## Extracted information:

----------

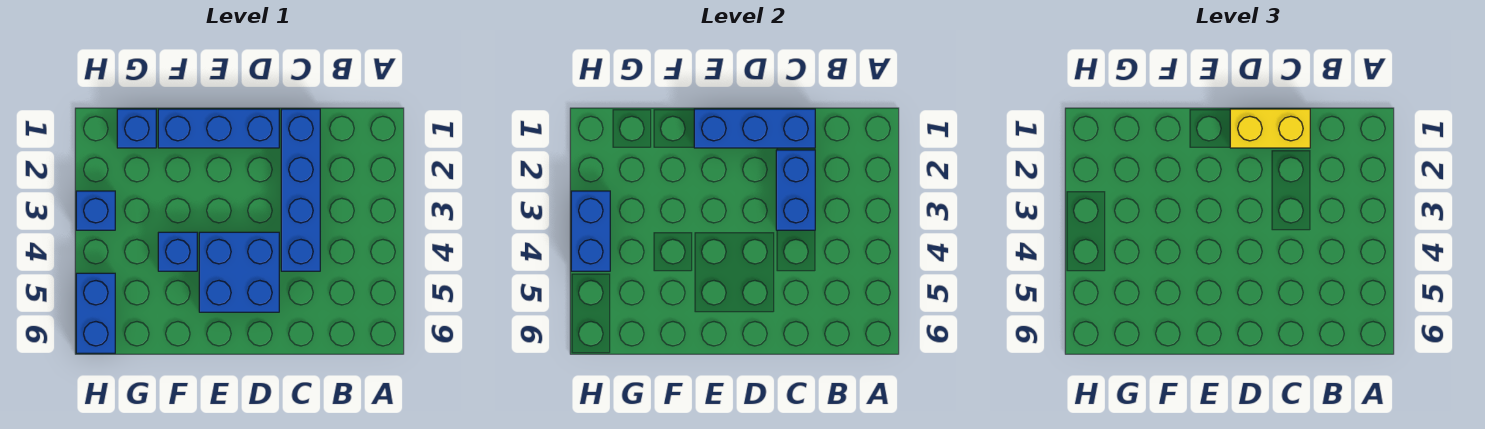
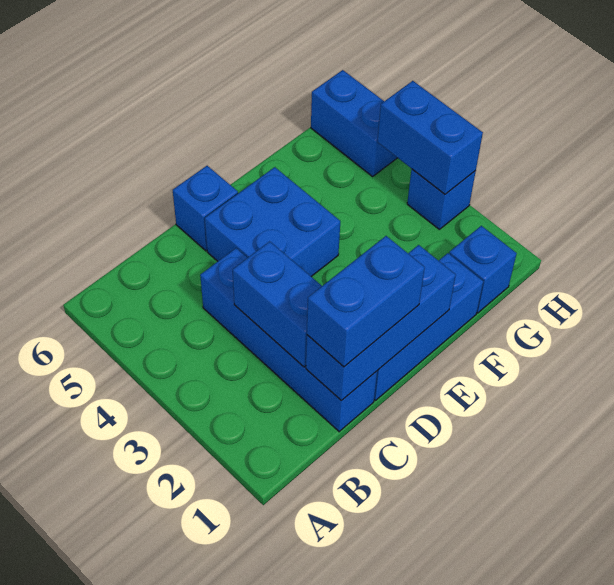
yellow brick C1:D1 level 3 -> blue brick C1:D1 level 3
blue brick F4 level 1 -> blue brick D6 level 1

----------

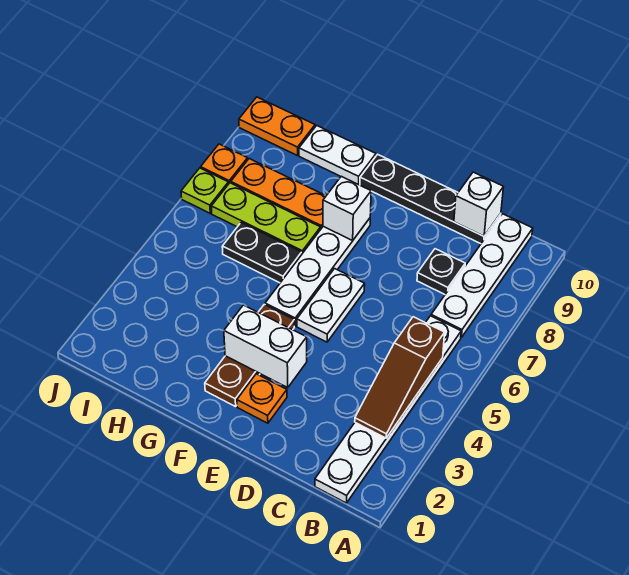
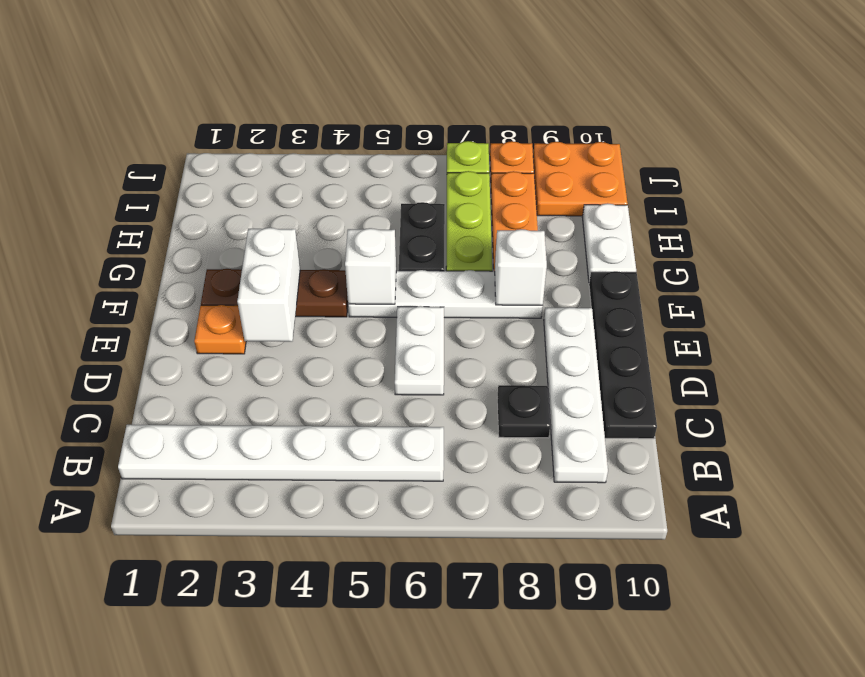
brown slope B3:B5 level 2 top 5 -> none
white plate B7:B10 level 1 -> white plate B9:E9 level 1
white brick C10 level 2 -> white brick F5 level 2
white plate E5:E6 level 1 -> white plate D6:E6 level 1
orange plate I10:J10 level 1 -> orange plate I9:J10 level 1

----------

## What you need to do:
For the material above, reproduce exactly the lines from the line with "yellow brick C1:D1" to the line with "blue brick F4", inclusive, and exclude all others.

## Result of this exercise:
yellow brick C1:D1 level 3 -> blue brick C1:D1 level 3
blue brick F4 level 1 -> blue brick D6 level 1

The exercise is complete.